● Source information:

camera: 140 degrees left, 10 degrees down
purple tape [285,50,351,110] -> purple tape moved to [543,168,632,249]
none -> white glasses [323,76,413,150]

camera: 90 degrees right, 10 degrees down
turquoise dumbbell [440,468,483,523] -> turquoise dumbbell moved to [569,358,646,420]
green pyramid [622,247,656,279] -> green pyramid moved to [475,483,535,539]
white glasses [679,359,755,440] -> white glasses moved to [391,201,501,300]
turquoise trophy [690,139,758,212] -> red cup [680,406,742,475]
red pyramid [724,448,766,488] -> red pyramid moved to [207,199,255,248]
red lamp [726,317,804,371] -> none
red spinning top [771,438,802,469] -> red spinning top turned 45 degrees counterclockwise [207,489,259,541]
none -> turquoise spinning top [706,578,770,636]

● Exercise brief: Take the entries above and set them all down again exactly as they read.

● Exercise output:
camera: 140 degrees left, 10 degrees down
purple tape [285,50,351,110] -> purple tape moved to [543,168,632,249]
none -> white glasses [323,76,413,150]

camera: 90 degrees right, 10 degrees down
turquoise dumbbell [440,468,483,523] -> turquoise dumbbell moved to [569,358,646,420]
green pyramid [622,247,656,279] -> green pyramid moved to [475,483,535,539]
white glasses [679,359,755,440] -> white glasses moved to [391,201,501,300]
turquoise trophy [690,139,758,212] -> red cup [680,406,742,475]
red pyramid [724,448,766,488] -> red pyramid moved to [207,199,255,248]
red lamp [726,317,804,371] -> none
red spinning top [771,438,802,469] -> red spinning top turned 45 degrees counterclockwise [207,489,259,541]
none -> turquoise spinning top [706,578,770,636]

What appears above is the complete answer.